### Task directions
Going through the material below, please gather all lines with the word "MISO" in them.

### Given data
- Opening Delimiter -

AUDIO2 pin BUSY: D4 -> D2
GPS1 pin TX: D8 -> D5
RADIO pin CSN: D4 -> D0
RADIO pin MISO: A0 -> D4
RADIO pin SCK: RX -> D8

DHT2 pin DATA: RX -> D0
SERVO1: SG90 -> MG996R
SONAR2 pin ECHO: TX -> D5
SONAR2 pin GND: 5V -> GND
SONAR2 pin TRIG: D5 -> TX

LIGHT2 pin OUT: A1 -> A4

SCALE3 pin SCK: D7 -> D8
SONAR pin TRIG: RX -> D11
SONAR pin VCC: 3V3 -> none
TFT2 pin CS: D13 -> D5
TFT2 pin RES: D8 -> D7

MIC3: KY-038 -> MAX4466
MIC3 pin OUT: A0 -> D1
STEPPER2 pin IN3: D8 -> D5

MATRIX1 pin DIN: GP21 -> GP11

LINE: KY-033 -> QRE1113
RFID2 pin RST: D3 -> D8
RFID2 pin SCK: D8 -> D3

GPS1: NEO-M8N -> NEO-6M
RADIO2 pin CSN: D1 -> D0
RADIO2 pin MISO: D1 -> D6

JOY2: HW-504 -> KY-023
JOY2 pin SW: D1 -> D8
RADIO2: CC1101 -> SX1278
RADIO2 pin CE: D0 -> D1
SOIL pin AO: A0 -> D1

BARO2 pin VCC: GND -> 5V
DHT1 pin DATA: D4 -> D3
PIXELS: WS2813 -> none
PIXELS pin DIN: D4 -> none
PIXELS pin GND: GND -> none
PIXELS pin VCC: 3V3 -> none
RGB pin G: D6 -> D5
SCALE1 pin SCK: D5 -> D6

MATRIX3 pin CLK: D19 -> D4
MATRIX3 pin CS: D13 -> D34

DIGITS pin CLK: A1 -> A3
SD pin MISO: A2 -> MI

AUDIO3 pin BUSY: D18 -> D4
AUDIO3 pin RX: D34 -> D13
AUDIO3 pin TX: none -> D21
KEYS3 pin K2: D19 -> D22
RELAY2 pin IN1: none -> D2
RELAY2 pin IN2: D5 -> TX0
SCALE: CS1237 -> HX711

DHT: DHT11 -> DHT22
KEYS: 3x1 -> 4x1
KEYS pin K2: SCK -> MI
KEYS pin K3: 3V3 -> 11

- Closing Delimiter -

### Exercise result
RADIO pin MISO: A0 -> D4
RADIO2 pin MISO: D1 -> D6
SD pin MISO: A2 -> MI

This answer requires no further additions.